> **Exercise details**
Wherever the line with "D3: diode 1N4001" sits in the listing below, transcribe from it up to and including the line with "R5: 10k (+5V, SCL) -> 2.7k (+5V, SCL)", exactly, and leave the remaining lines out.

> **Data for this exercise**
——————

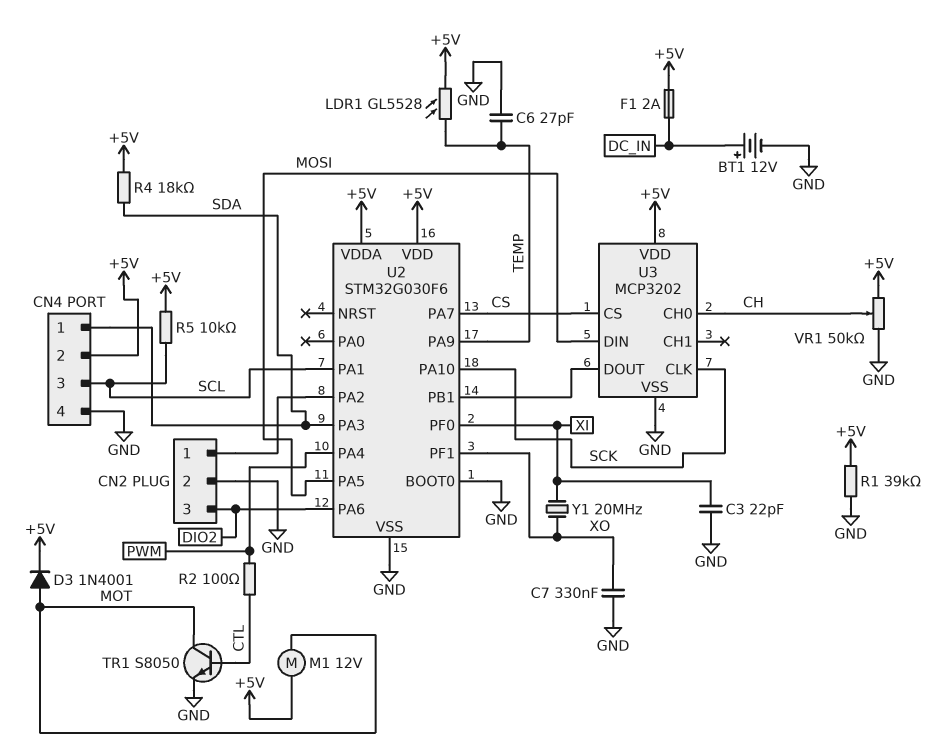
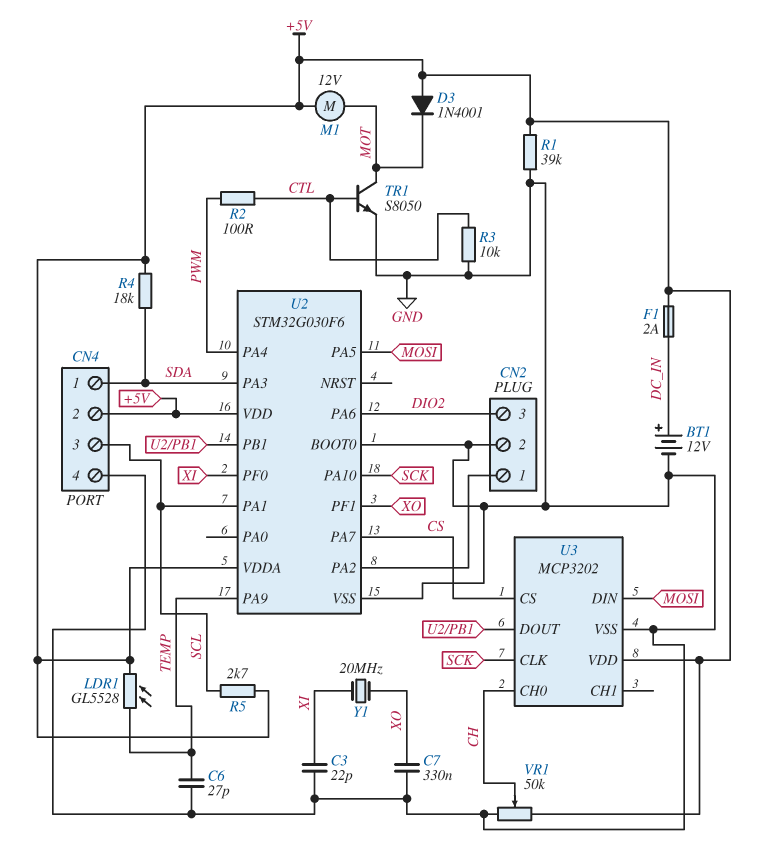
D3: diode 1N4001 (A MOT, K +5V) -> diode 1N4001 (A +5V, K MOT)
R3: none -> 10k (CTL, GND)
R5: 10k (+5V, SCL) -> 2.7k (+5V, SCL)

——————

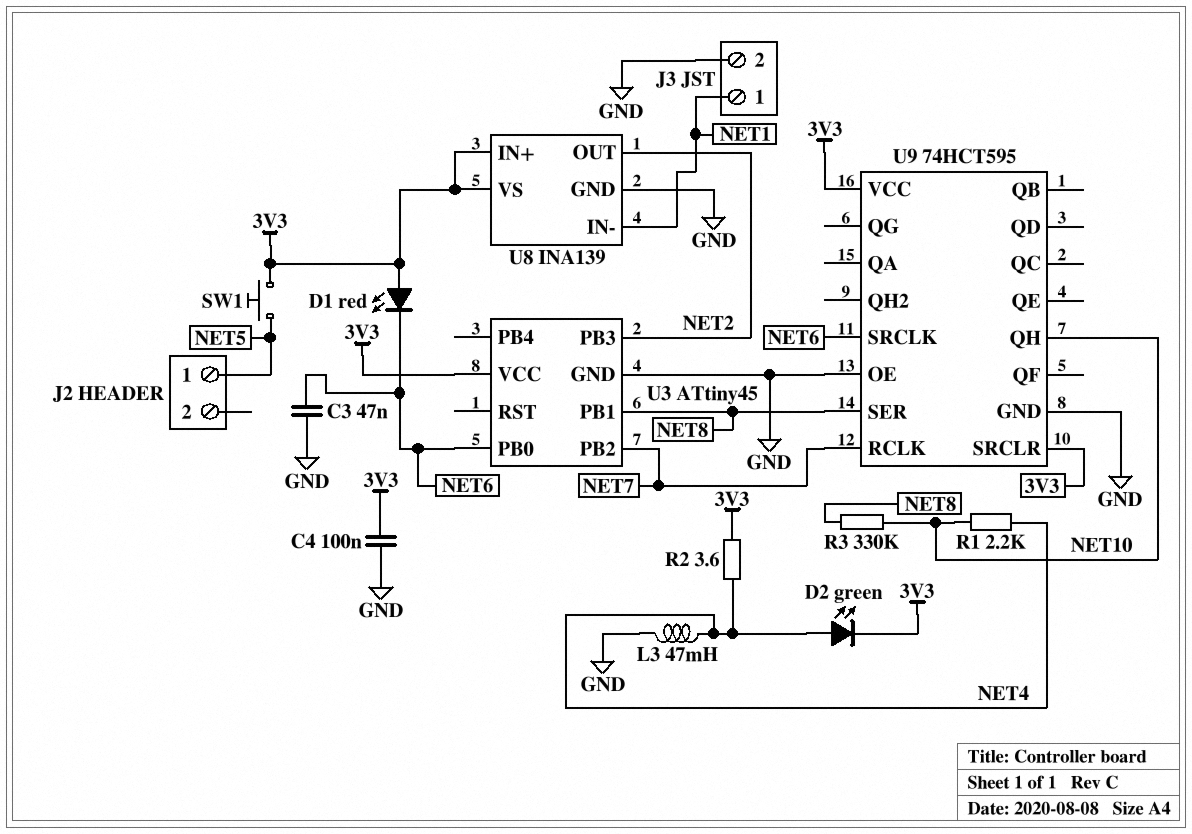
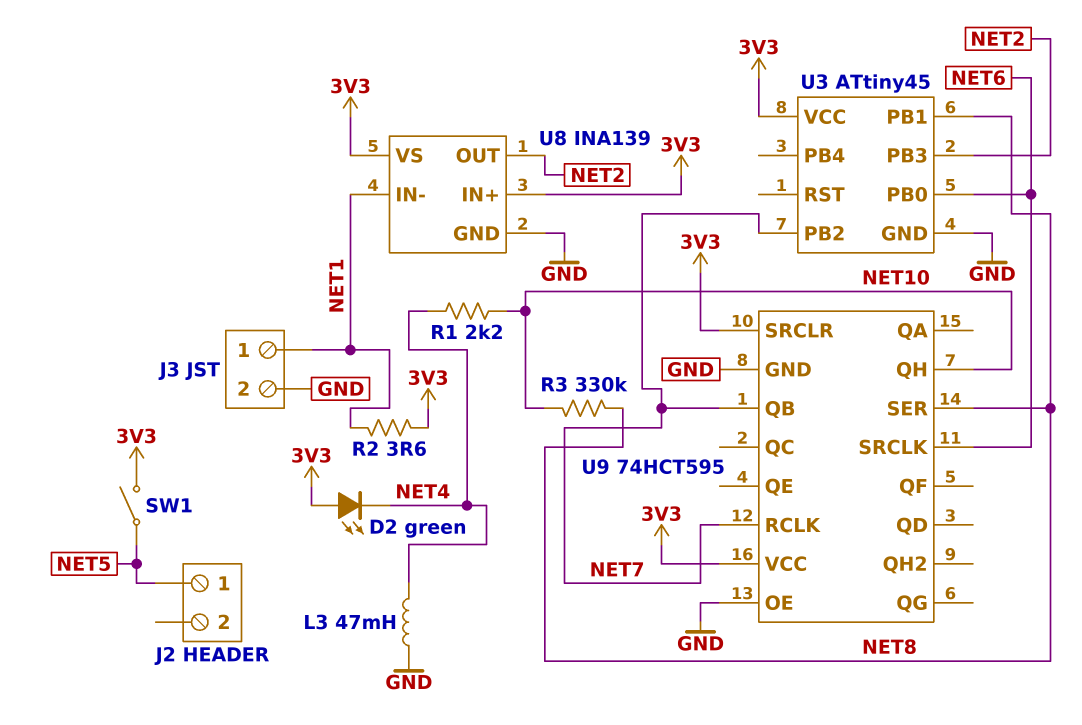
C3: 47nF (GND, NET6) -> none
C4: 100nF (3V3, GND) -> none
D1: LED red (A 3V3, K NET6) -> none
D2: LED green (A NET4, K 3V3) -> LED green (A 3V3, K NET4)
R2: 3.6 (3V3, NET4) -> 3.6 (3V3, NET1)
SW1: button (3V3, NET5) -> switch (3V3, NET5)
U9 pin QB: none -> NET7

——————

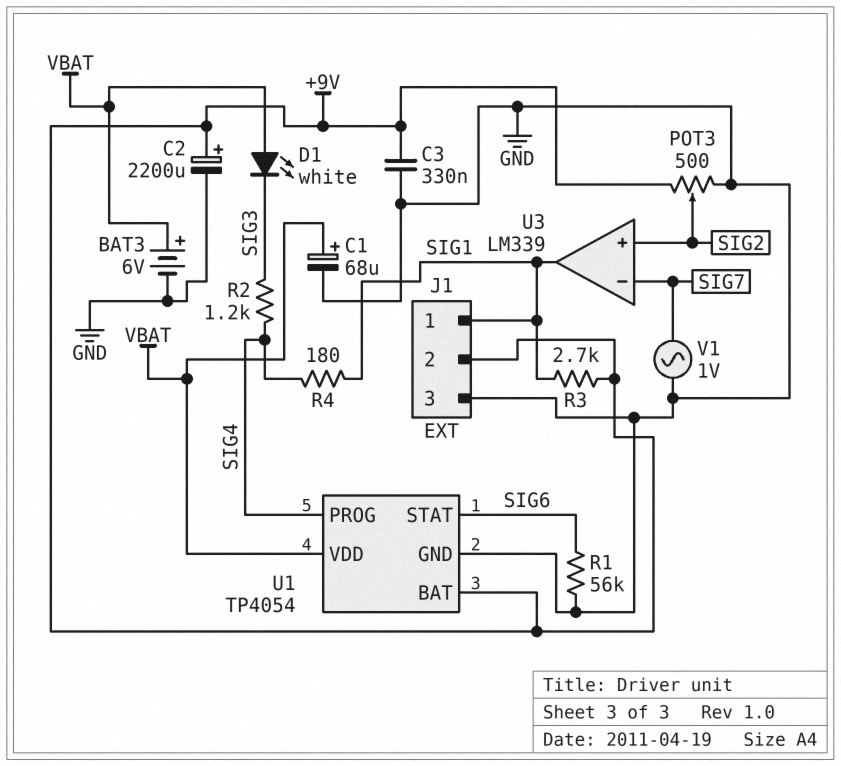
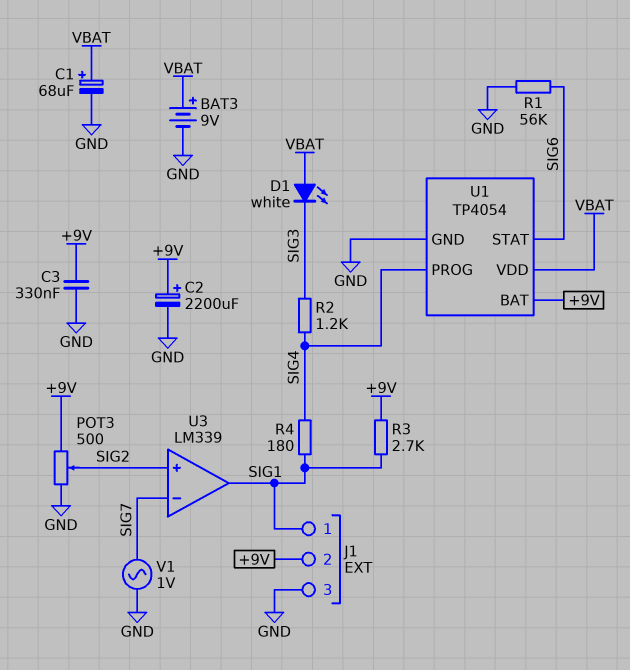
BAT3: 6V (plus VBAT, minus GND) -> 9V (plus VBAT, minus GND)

——————

> **Your solution**
D3: diode 1N4001 (A MOT, K +5V) -> diode 1N4001 (A +5V, K MOT)
R3: none -> 10k (CTL, GND)
R5: 10k (+5V, SCL) -> 2.7k (+5V, SCL)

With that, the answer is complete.